╔══
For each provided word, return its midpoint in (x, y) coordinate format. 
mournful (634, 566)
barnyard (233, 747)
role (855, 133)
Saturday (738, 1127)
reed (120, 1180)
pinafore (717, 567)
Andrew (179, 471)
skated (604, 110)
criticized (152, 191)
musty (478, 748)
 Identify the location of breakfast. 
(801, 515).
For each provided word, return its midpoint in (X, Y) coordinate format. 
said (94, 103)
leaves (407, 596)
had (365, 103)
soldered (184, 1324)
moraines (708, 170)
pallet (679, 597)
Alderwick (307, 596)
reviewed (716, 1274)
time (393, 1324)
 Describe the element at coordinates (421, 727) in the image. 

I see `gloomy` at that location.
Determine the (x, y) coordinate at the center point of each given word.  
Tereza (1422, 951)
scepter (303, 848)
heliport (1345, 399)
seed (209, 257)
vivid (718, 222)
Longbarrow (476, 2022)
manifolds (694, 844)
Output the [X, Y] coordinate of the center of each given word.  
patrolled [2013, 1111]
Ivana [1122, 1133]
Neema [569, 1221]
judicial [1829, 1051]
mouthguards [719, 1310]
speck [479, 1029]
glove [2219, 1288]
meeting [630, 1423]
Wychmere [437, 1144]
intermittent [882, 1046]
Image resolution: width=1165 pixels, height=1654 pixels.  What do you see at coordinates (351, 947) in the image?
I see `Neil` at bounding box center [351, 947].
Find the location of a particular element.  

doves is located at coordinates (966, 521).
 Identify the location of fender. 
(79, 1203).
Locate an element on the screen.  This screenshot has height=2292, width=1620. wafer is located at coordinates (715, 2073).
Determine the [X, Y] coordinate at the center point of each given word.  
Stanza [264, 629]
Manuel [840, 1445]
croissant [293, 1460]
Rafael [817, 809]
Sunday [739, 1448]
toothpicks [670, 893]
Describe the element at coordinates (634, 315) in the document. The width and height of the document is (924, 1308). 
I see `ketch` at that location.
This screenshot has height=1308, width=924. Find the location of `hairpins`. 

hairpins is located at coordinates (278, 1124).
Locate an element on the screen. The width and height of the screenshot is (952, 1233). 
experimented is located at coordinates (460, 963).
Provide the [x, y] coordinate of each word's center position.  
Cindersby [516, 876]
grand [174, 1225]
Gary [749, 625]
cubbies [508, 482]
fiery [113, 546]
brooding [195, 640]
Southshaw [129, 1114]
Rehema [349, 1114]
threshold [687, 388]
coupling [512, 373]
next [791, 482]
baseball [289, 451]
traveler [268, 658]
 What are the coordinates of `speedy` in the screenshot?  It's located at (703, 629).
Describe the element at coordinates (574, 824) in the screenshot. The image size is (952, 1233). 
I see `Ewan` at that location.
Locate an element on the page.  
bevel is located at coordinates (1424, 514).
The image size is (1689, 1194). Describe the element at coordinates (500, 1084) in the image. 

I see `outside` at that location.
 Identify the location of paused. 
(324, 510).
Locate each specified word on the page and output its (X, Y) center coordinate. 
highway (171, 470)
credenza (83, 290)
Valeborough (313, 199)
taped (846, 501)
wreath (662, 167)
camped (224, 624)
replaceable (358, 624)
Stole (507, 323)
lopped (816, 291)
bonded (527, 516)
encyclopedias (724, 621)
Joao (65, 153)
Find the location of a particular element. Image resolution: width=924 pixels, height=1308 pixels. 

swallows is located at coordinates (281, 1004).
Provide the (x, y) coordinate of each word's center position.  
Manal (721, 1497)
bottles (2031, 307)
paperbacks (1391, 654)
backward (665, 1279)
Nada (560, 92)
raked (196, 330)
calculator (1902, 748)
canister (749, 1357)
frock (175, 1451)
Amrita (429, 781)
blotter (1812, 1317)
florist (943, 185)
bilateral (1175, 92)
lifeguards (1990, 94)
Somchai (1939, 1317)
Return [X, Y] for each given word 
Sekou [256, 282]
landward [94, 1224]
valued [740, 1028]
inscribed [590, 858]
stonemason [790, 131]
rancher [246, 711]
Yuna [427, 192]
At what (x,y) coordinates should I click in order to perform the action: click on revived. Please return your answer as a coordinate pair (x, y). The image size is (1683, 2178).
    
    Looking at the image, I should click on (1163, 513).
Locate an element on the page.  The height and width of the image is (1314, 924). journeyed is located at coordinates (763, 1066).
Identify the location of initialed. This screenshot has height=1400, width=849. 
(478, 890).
╚══
GOAL OF THE EXERCISE: Copy every one of the rows above exactly as they appear, keeping each line and its characters unchanged.

EXPECTED ANSWER:
For each provided word, return its midpoint in (x, y) coordinate format. 
mournful (634, 566)
barnyard (233, 747)
role (855, 133)
Saturday (738, 1127)
reed (120, 1180)
pinafore (717, 567)
Andrew (179, 471)
skated (604, 110)
criticized (152, 191)
musty (478, 748)
 Identify the location of breakfast. 
(801, 515).
For each provided word, return its midpoint in (X, Y) coordinate format. 
said (94, 103)
leaves (407, 596)
had (365, 103)
soldered (184, 1324)
moraines (708, 170)
pallet (679, 597)
Alderwick (307, 596)
reviewed (716, 1274)
time (393, 1324)
 Describe the element at coordinates (421, 727) in the image. 

I see `gloomy` at that location.
Determine the (x, y) coordinate at the center point of each given word.  
Tereza (1422, 951)
scepter (303, 848)
heliport (1345, 399)
seed (209, 257)
vivid (718, 222)
Longbarrow (476, 2022)
manifolds (694, 844)
Output the [X, Y] coordinate of the center of each given word.  
patrolled [2013, 1111]
Ivana [1122, 1133]
Neema [569, 1221]
judicial [1829, 1051]
mouthguards [719, 1310]
speck [479, 1029]
glove [2219, 1288]
meeting [630, 1423]
Wychmere [437, 1144]
intermittent [882, 1046]
Image resolution: width=1165 pixels, height=1654 pixels.  What do you see at coordinates (351, 947) in the image?
I see `Neil` at bounding box center [351, 947].
Find the location of a particular element.  

doves is located at coordinates (966, 521).
 Identify the location of fender. 
(79, 1203).
Locate an element on the screen.  This screenshot has height=2292, width=1620. wafer is located at coordinates (715, 2073).
Determine the [X, Y] coordinate at the center point of each given word.  
Stanza [264, 629]
Manuel [840, 1445]
croissant [293, 1460]
Rafael [817, 809]
Sunday [739, 1448]
toothpicks [670, 893]
Describe the element at coordinates (634, 315) in the document. The width and height of the document is (924, 1308). 
I see `ketch` at that location.
This screenshot has height=1308, width=924. Find the location of `hairpins`. 

hairpins is located at coordinates (278, 1124).
Locate an element on the screen. The width and height of the screenshot is (952, 1233). 
experimented is located at coordinates (460, 963).
Provide the [x, y] coordinate of each word's center position.  
Cindersby [516, 876]
grand [174, 1225]
Gary [749, 625]
cubbies [508, 482]
fiery [113, 546]
brooding [195, 640]
Southshaw [129, 1114]
Rehema [349, 1114]
threshold [687, 388]
coupling [512, 373]
next [791, 482]
baseball [289, 451]
traveler [268, 658]
 What are the coordinates of `speedy` in the screenshot?  It's located at (703, 629).
Describe the element at coordinates (574, 824) in the screenshot. The image size is (952, 1233). 
I see `Ewan` at that location.
Locate an element on the page.  
bevel is located at coordinates (1424, 514).
The image size is (1689, 1194). Describe the element at coordinates (500, 1084) in the image. 

I see `outside` at that location.
 Identify the location of paused. 
(324, 510).
Locate each specified word on the page and output its (X, Y) center coordinate. 
highway (171, 470)
credenza (83, 290)
Valeborough (313, 199)
taped (846, 501)
wreath (662, 167)
camped (224, 624)
replaceable (358, 624)
Stole (507, 323)
lopped (816, 291)
bonded (527, 516)
encyclopedias (724, 621)
Joao (65, 153)
Find the location of a particular element. Image resolution: width=924 pixels, height=1308 pixels. 

swallows is located at coordinates (281, 1004).
Provide the (x, y) coordinate of each word's center position.  
Manal (721, 1497)
bottles (2031, 307)
paperbacks (1391, 654)
backward (665, 1279)
Nada (560, 92)
raked (196, 330)
calculator (1902, 748)
canister (749, 1357)
frock (175, 1451)
Amrita (429, 781)
blotter (1812, 1317)
florist (943, 185)
bilateral (1175, 92)
lifeguards (1990, 94)
Somchai (1939, 1317)
Return [X, Y] for each given word 
Sekou [256, 282]
landward [94, 1224]
valued [740, 1028]
inscribed [590, 858]
stonemason [790, 131]
rancher [246, 711]
Yuna [427, 192]
At what (x,y) coordinates should I click in order to perform the action: click on revived. Please return your answer as a coordinate pair (x, y). The image size is (1683, 2178).
    
    Looking at the image, I should click on (1163, 513).
Locate an element on the page.  The height and width of the image is (1314, 924). journeyed is located at coordinates (763, 1066).
Identify the location of initialed. This screenshot has height=1400, width=849. 
(478, 890).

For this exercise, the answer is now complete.